::: Raw data

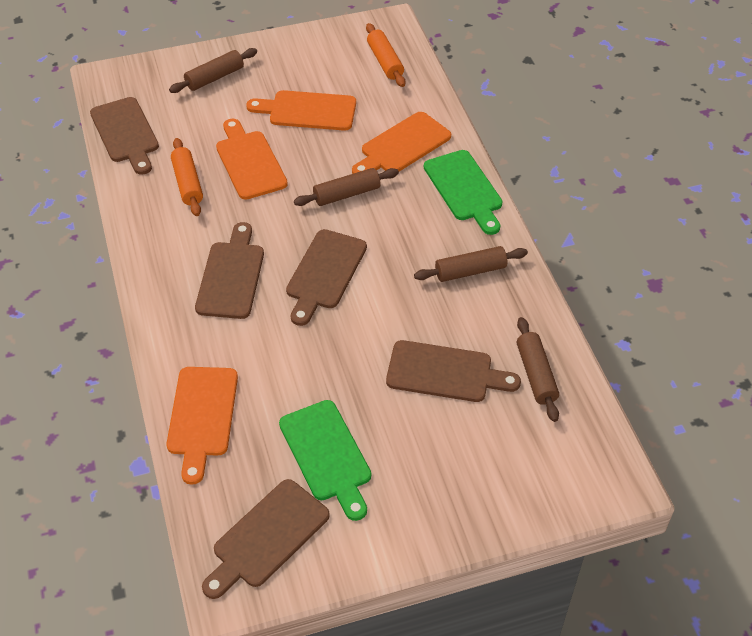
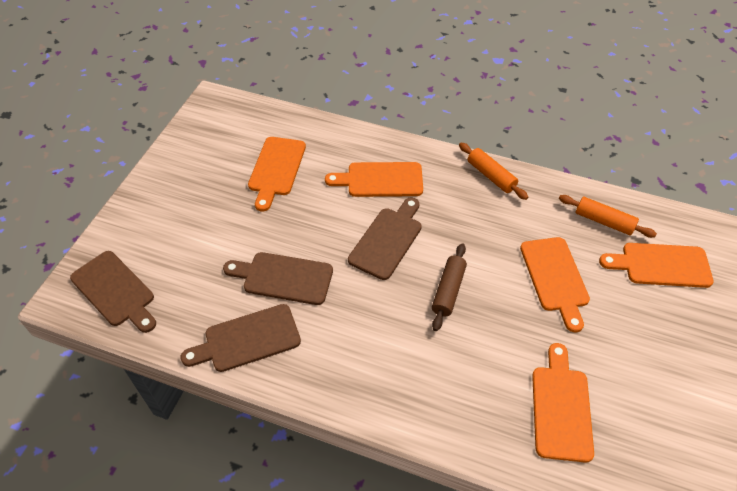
brown cutting board: 5 -> 4
brown rolling pin: 4 -> 1
green cutting board: 2 -> 0
orange cutting board: 4 -> 5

::::::

- [What is being asked]
Set the pictures aside and transcribe the data above exactly.

- [The answer]
brown cutting board: 5 -> 4
brown rolling pin: 4 -> 1
green cutting board: 2 -> 0
orange cutting board: 4 -> 5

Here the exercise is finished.